• [WORK ITEM]
The output should match, line for line, the records from the line containing "C3: 68uF (GND, VBUS) -> 15uF (GND, VBUS)" through the line containing "U4: NAND 74LS00", with every picture left out.

§

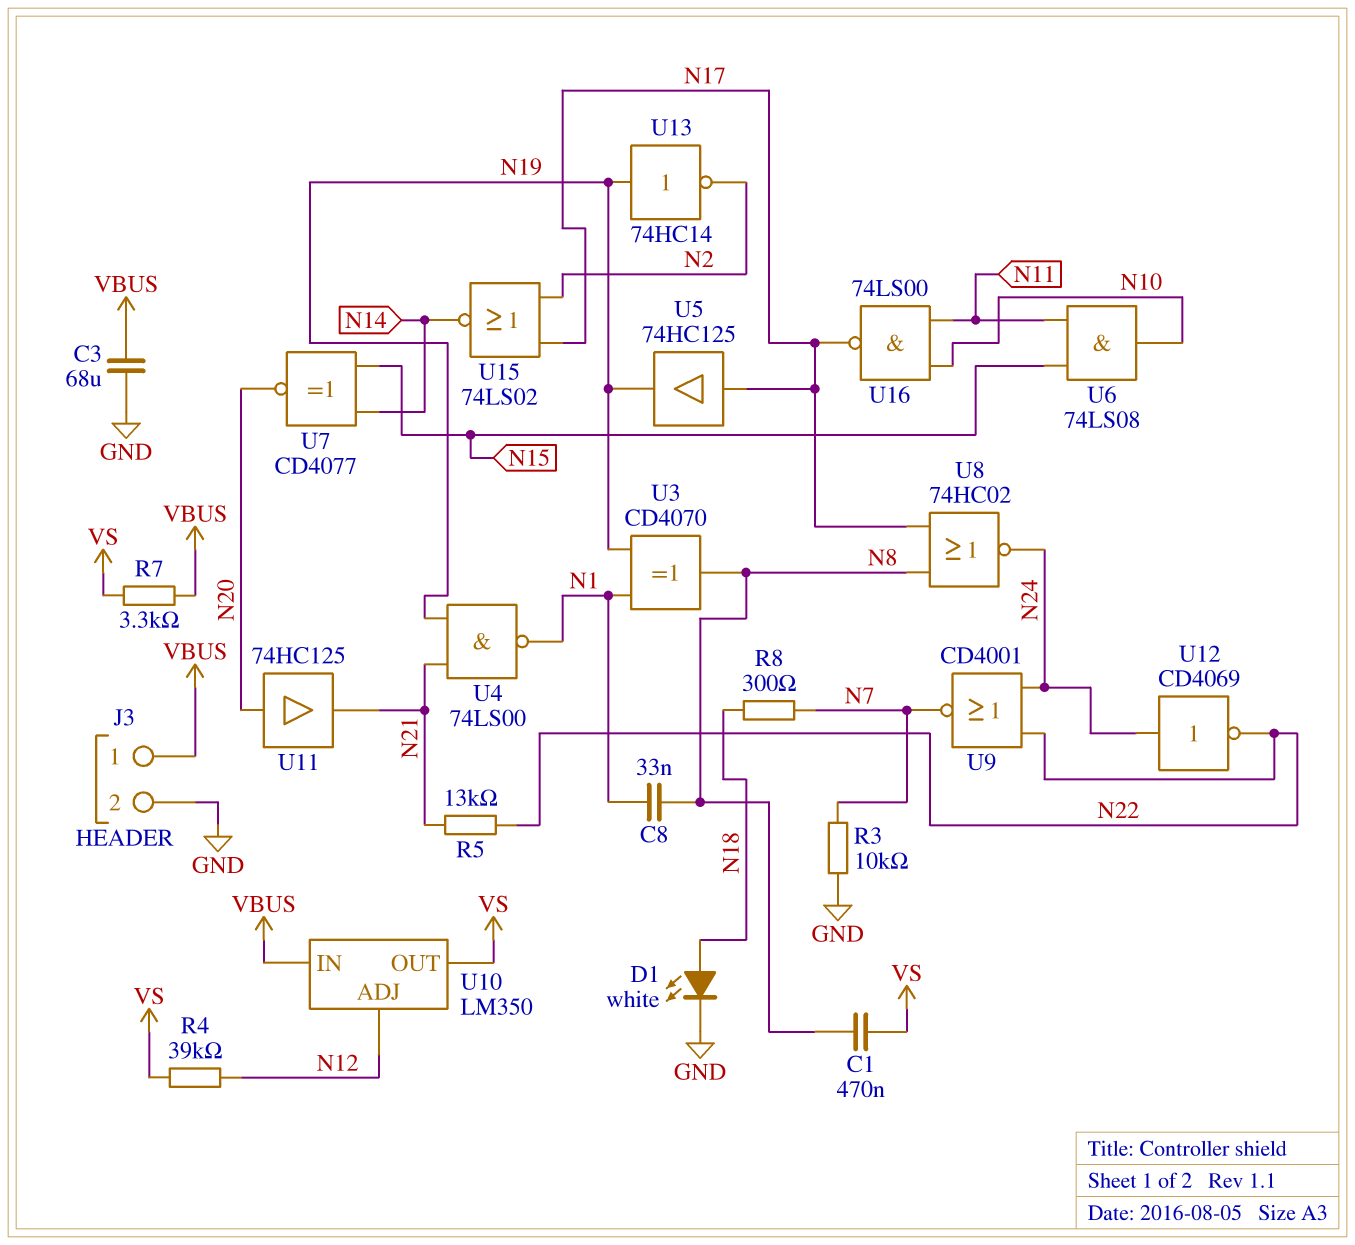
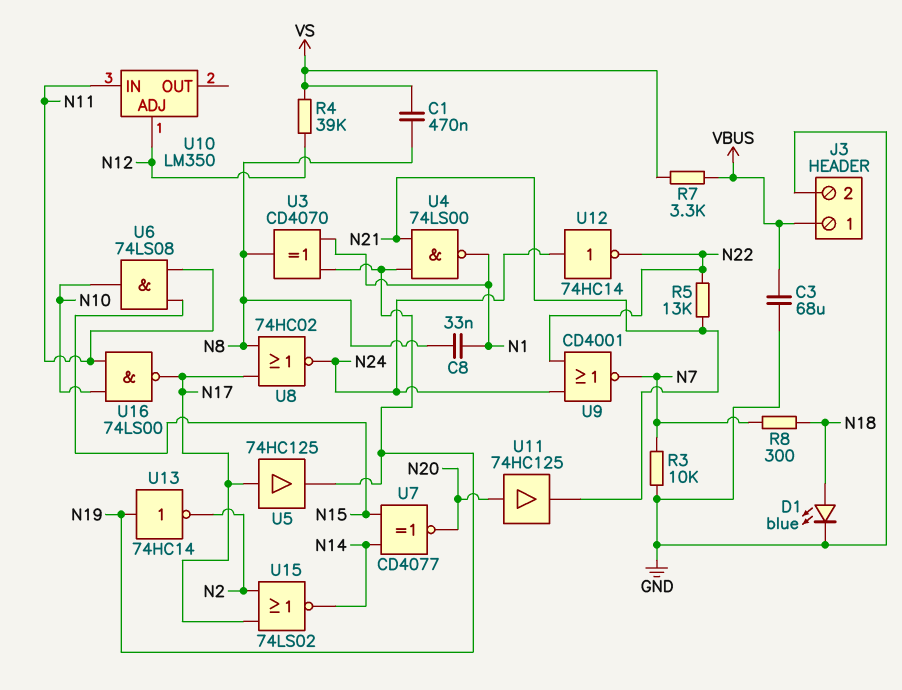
D1: LED white (A N18, K GND) -> LED blue (A N18, K GND)
U10 pin IN: VBUS -> N11
U10 pin OUT: VS -> none
U12: NOT CD4069 (in N24, out N22) -> NOT 74HC14 (in N24, out N22)

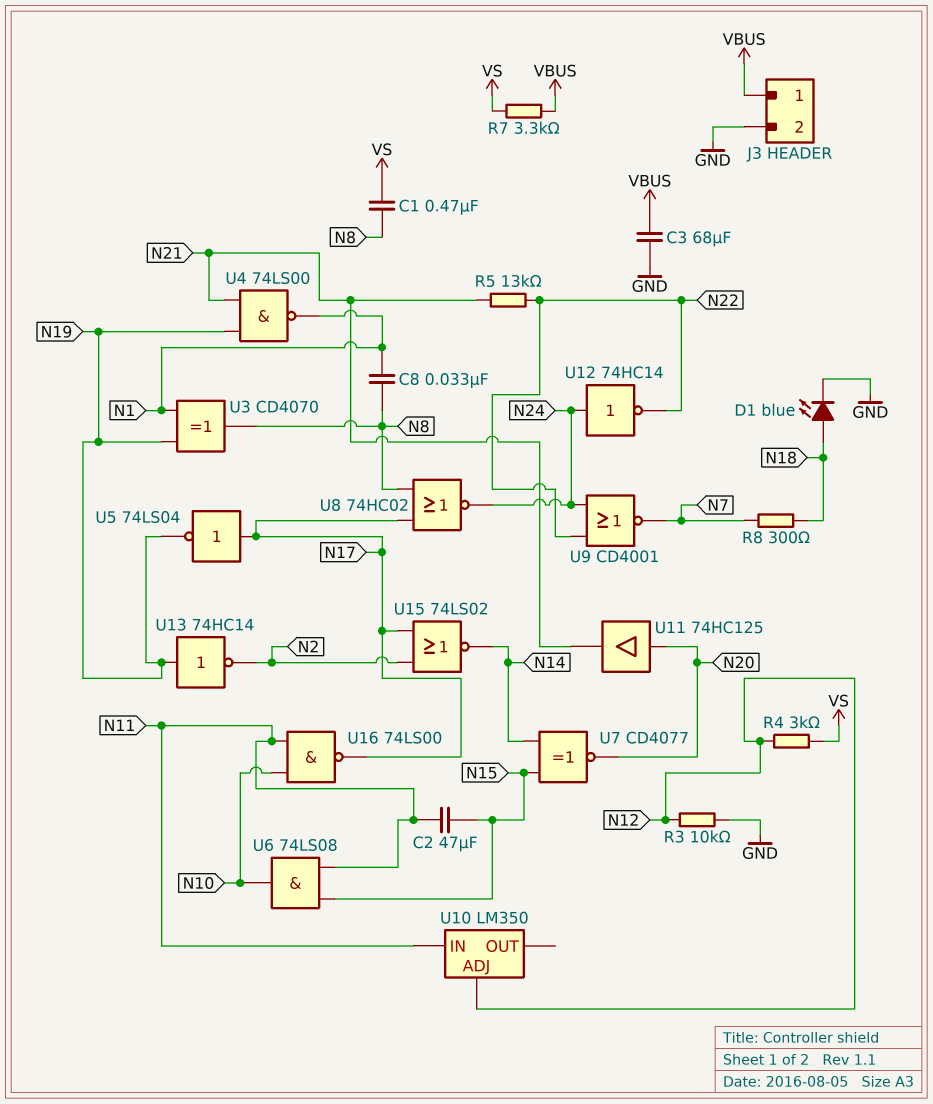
C2: none -> 47uF (N11, N15)
R3: 10k (GND, N7) -> 10k (GND, N12)
R4: 39k (N12, VS) -> 3k (N12, VS)
U5: buffer 74HC125 (in N17, out N19) -> NOT 74LS04 (in N17, out N19)

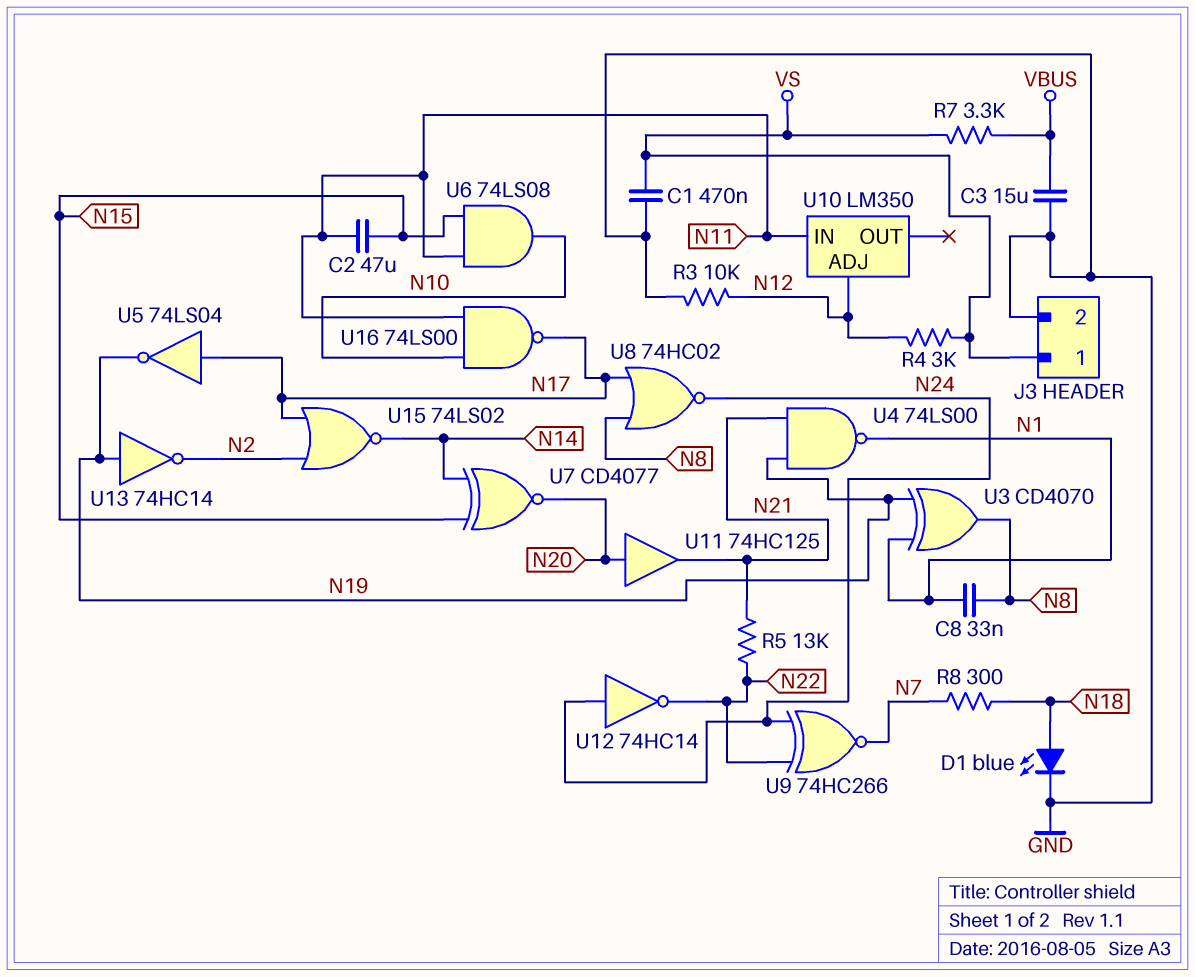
C1: 470nF (N8, VS) -> 470nF (GND, VS)
C3: 68uF (GND, VBUS) -> 15uF (GND, VBUS)
J3 pin 1: VBUS -> VS
U9: NOR CD4001 (in N22, in N24, out N7) -> XNOR 74HC266 (in N22, in N24, out N7)

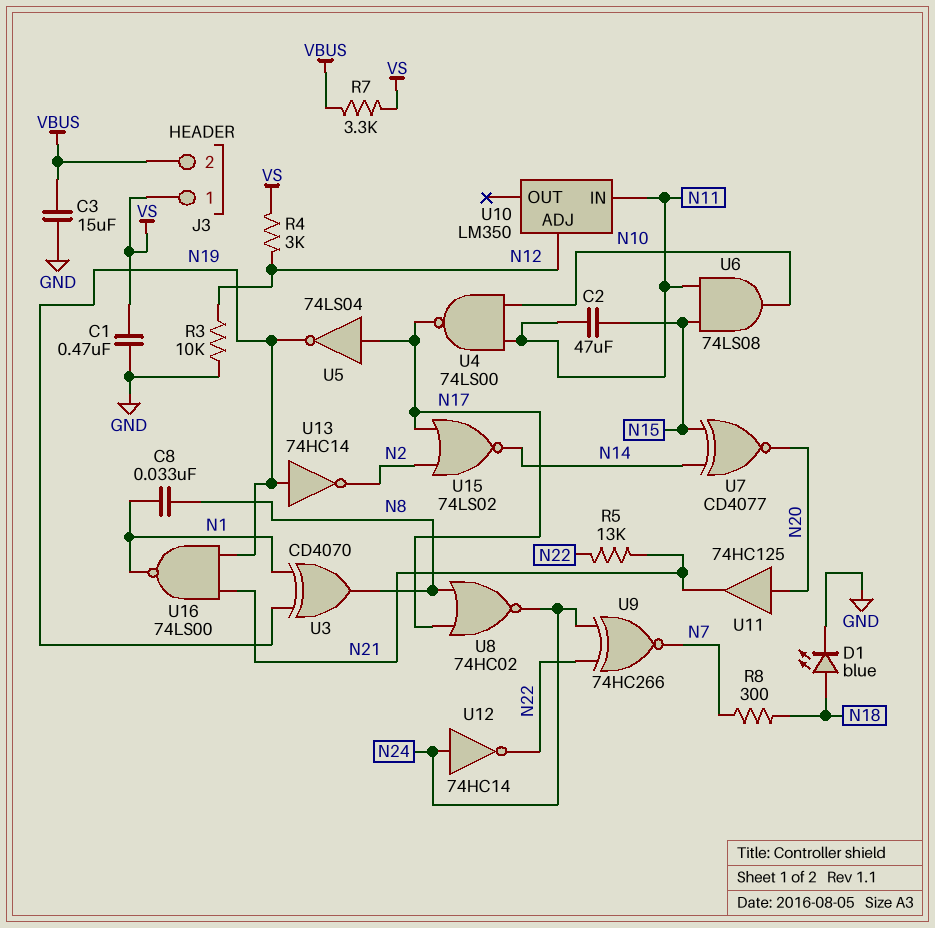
J3 pin 2: GND -> VBUS
U4: NAND 74LS00 (in N19, in N21, out N1) -> NAND 74LS00 (in N10, in N11, out N17)
U16: NAND 74LS00 (in N10, in N11, out N17) -> NAND 74LS00 (in N19, in N21, out N1)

§

• [RESPONSE TO THE EXERCISE]
C3: 68uF (GND, VBUS) -> 15uF (GND, VBUS)
J3 pin 1: VBUS -> VS
U9: NOR CD4001 (in N22, in N24, out N7) -> XNOR 74HC266 (in N22, in N24, out N7)

J3 pin 2: GND -> VBUS
U4: NAND 74LS00 (in N19, in N21, out N1) -> NAND 74LS00 (in N10, in N11, out N17)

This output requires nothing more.